Exercise goal: Which lines of the entries contain the string "notebook"? Copy each of them.

Entries supplied:
= = = = = = =

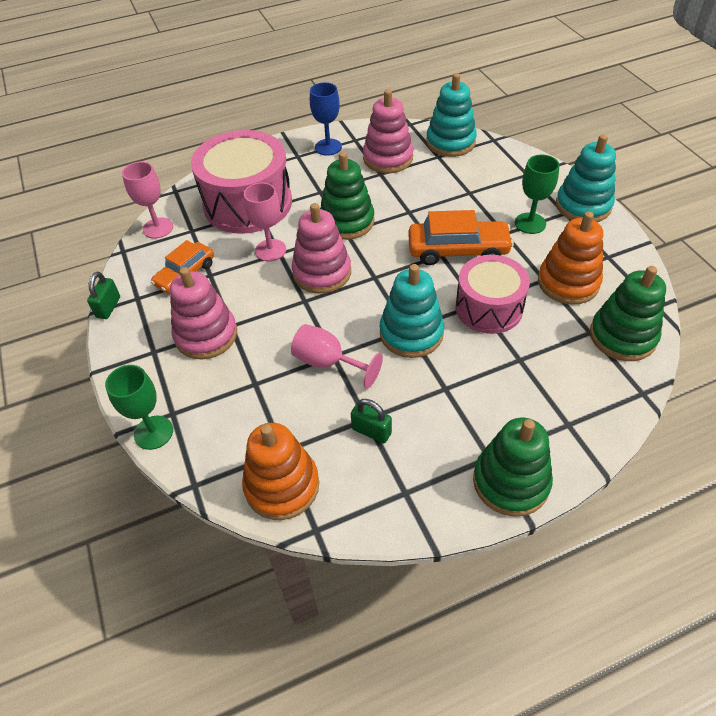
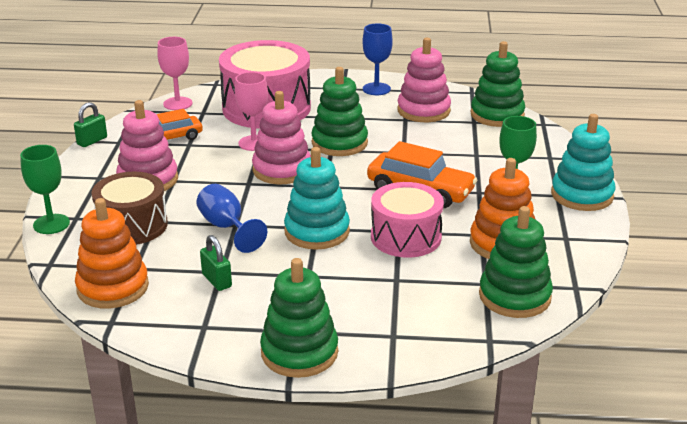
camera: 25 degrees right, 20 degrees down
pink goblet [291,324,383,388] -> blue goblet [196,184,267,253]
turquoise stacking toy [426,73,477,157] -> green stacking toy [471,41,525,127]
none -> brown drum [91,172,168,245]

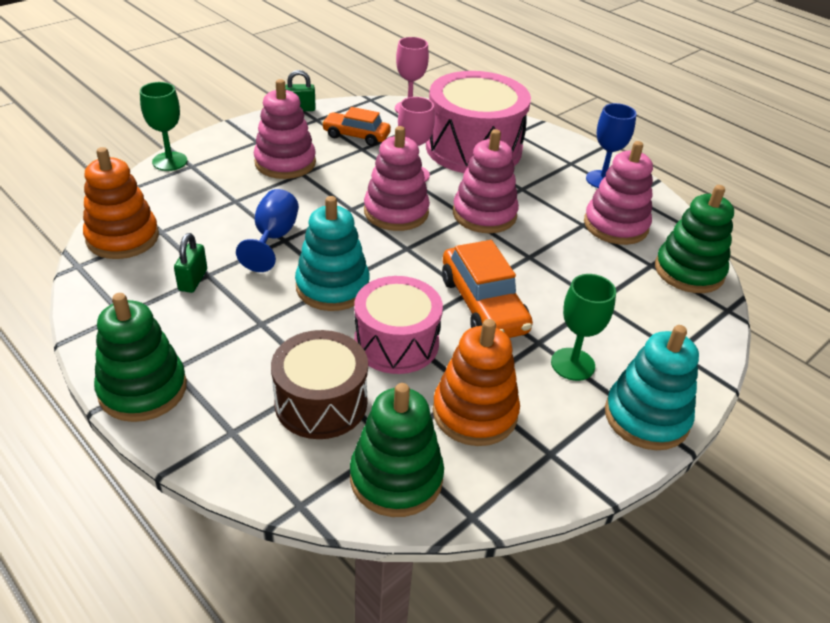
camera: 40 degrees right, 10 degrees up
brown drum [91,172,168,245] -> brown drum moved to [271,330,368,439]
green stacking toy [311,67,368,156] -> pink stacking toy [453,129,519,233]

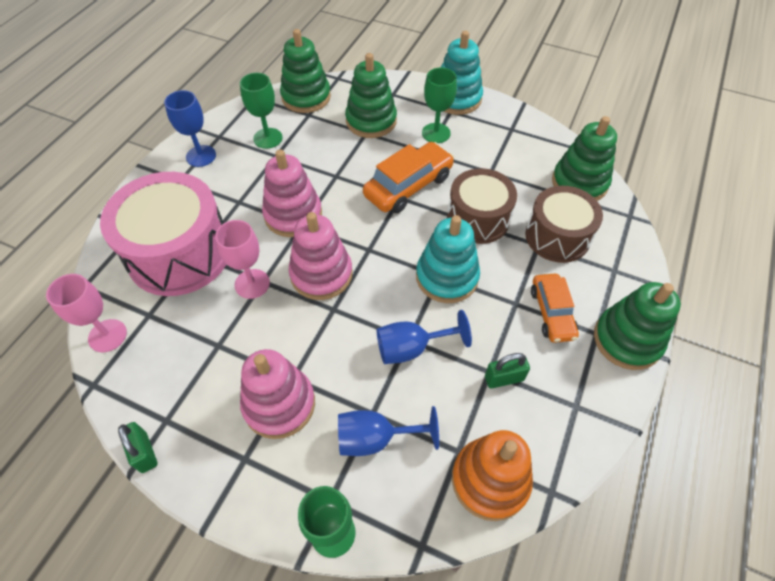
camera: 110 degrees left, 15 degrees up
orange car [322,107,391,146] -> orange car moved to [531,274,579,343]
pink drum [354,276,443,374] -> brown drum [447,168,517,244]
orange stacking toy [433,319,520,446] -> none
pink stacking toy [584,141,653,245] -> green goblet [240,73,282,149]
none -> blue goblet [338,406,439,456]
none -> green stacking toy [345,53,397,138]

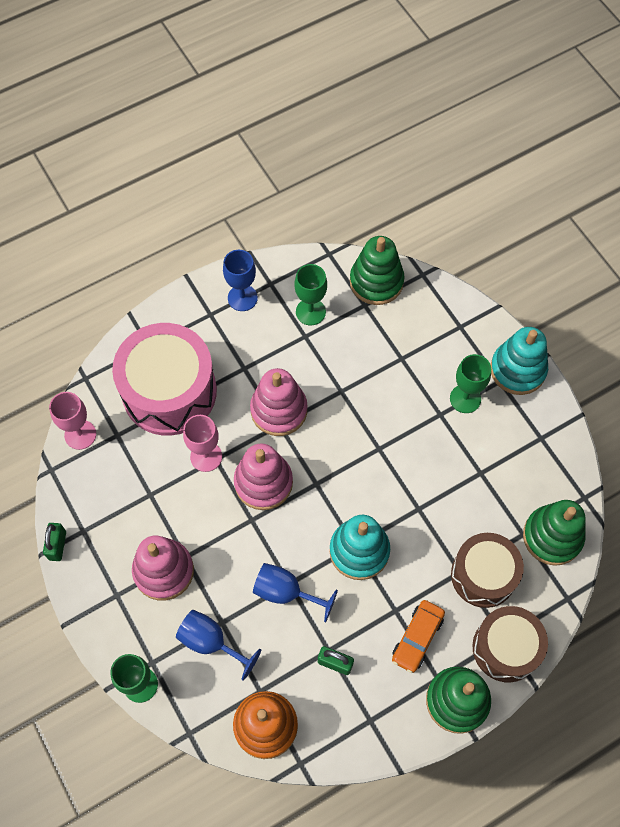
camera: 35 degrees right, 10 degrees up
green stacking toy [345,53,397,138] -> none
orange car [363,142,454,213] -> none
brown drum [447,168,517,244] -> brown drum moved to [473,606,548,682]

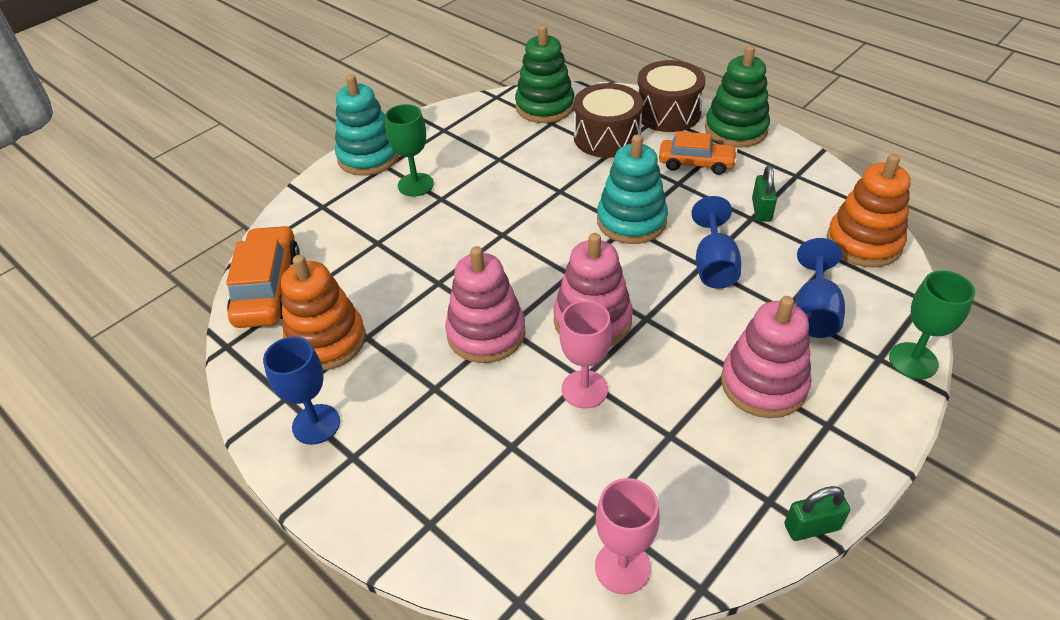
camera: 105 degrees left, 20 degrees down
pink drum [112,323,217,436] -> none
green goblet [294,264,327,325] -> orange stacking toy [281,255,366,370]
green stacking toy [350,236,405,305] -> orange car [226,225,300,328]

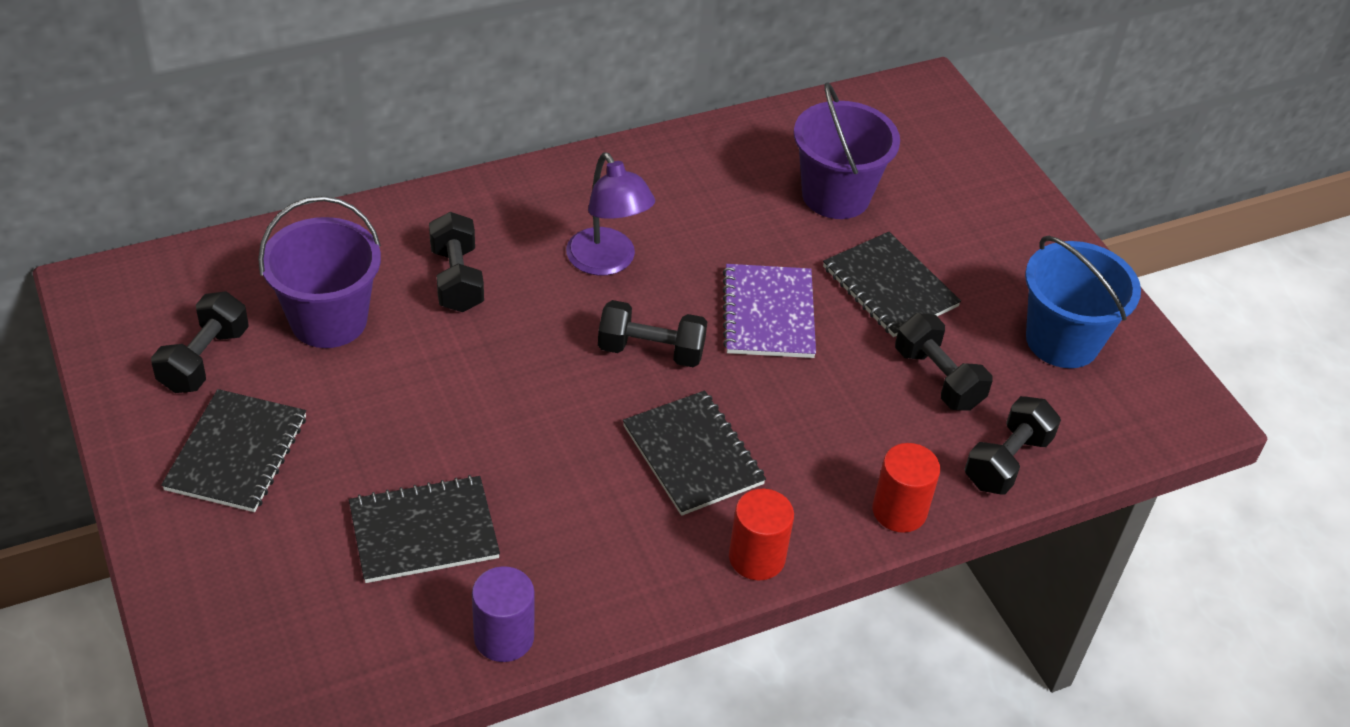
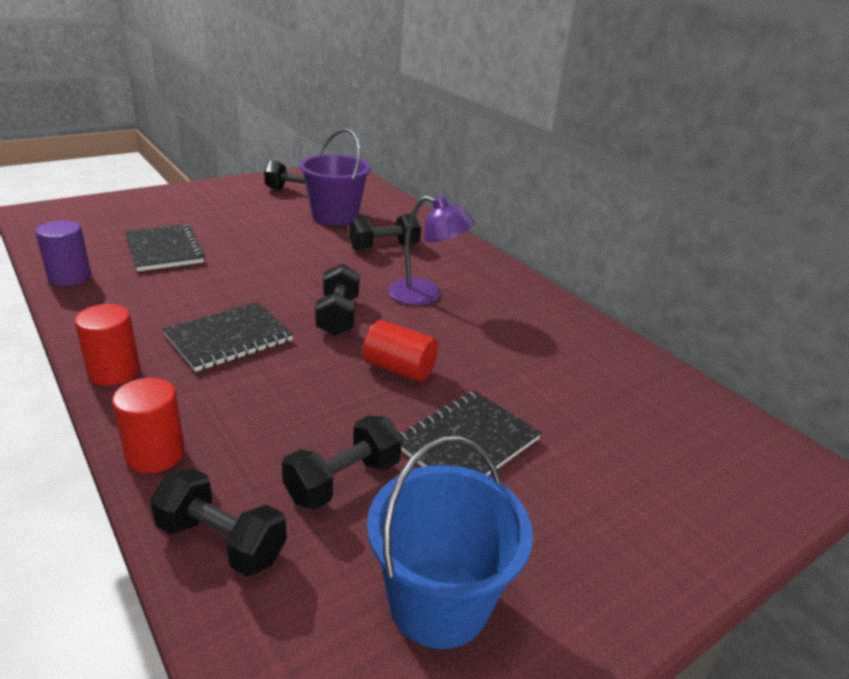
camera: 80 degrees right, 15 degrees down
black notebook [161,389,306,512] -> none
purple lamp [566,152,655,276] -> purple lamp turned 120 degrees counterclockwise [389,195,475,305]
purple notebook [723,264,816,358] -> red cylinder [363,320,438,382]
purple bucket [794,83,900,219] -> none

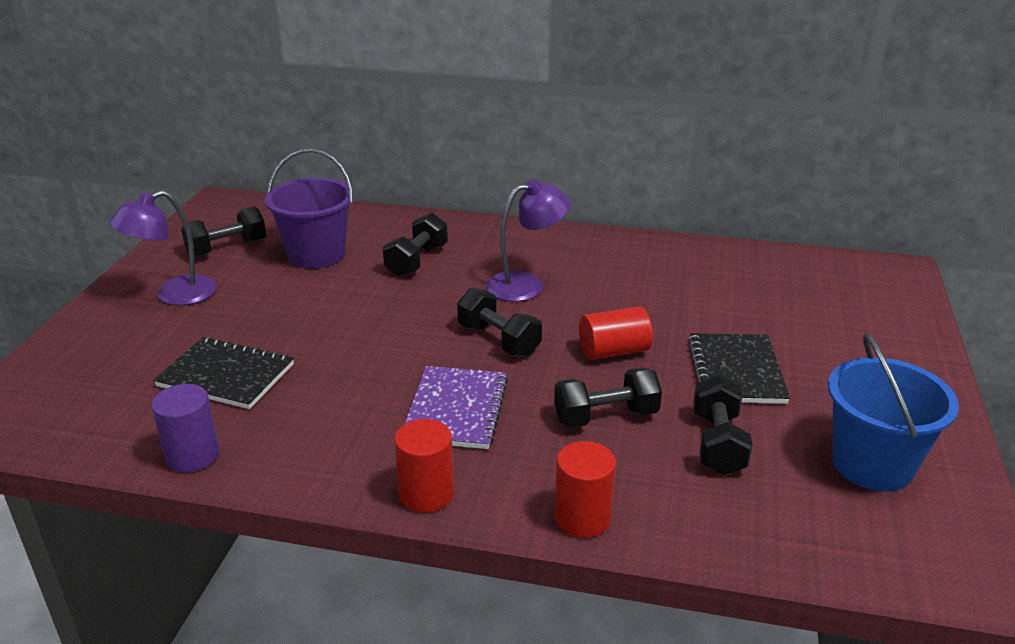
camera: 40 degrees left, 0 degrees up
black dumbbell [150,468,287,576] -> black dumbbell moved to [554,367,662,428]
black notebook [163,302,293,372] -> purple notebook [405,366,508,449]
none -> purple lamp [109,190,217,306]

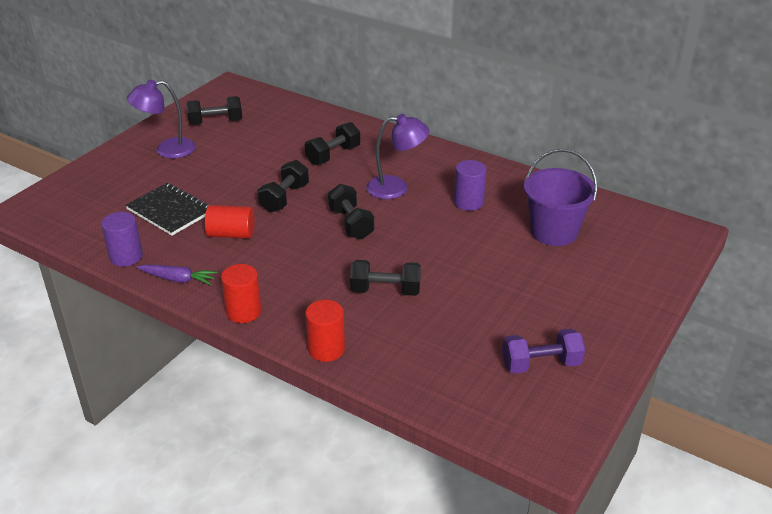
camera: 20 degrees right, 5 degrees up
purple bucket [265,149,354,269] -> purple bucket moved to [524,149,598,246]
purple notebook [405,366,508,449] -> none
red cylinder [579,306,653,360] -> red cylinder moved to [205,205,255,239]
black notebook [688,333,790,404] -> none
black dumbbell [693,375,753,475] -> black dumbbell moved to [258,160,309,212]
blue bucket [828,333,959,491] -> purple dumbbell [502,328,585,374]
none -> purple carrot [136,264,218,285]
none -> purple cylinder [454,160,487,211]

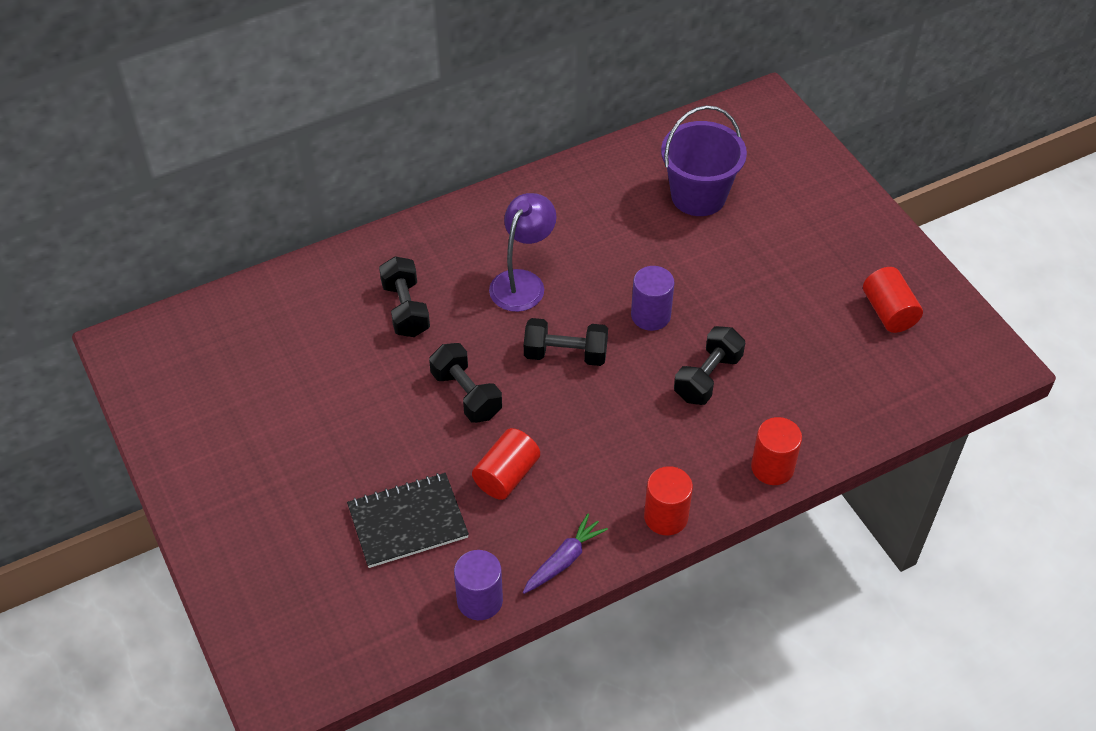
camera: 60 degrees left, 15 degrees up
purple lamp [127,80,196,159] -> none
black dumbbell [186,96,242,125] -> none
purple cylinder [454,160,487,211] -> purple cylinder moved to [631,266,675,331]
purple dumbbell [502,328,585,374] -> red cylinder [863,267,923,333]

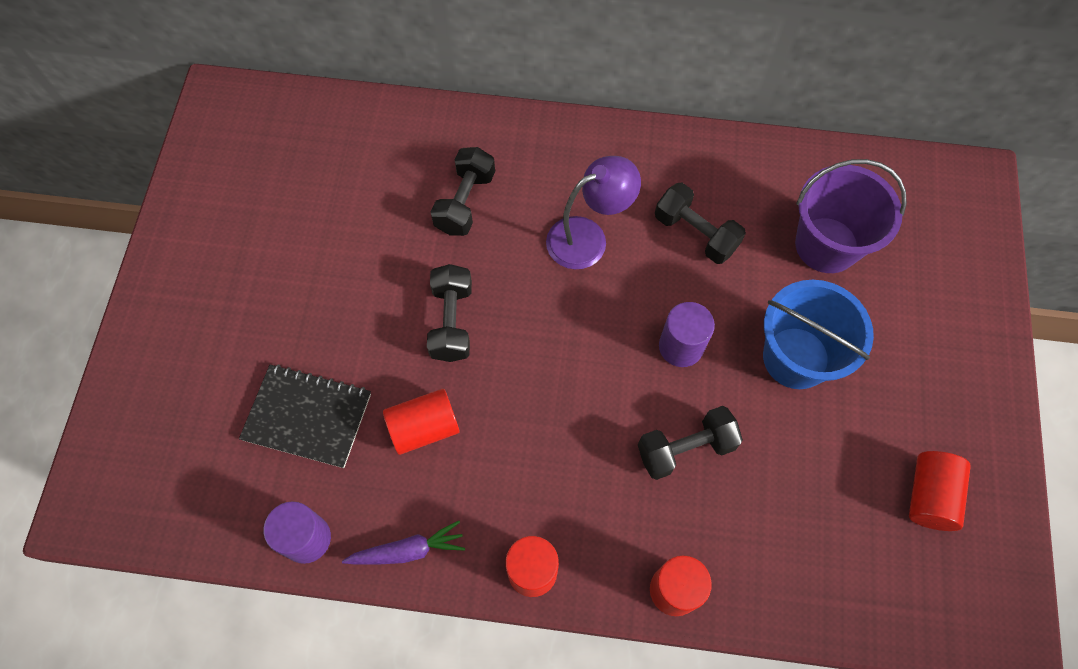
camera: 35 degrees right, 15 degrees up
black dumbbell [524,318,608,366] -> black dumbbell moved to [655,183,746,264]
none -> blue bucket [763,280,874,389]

= = = = = = =

Response to the task:
black notebook [161,389,306,512] -> none
purple notebook [723,264,816,358] -> red cylinder [363,320,438,382]
black notebook [163,302,293,372] -> purple notebook [405,366,508,449]
purple notebook [405,366,508,449] -> none
black notebook [688,333,790,404] -> none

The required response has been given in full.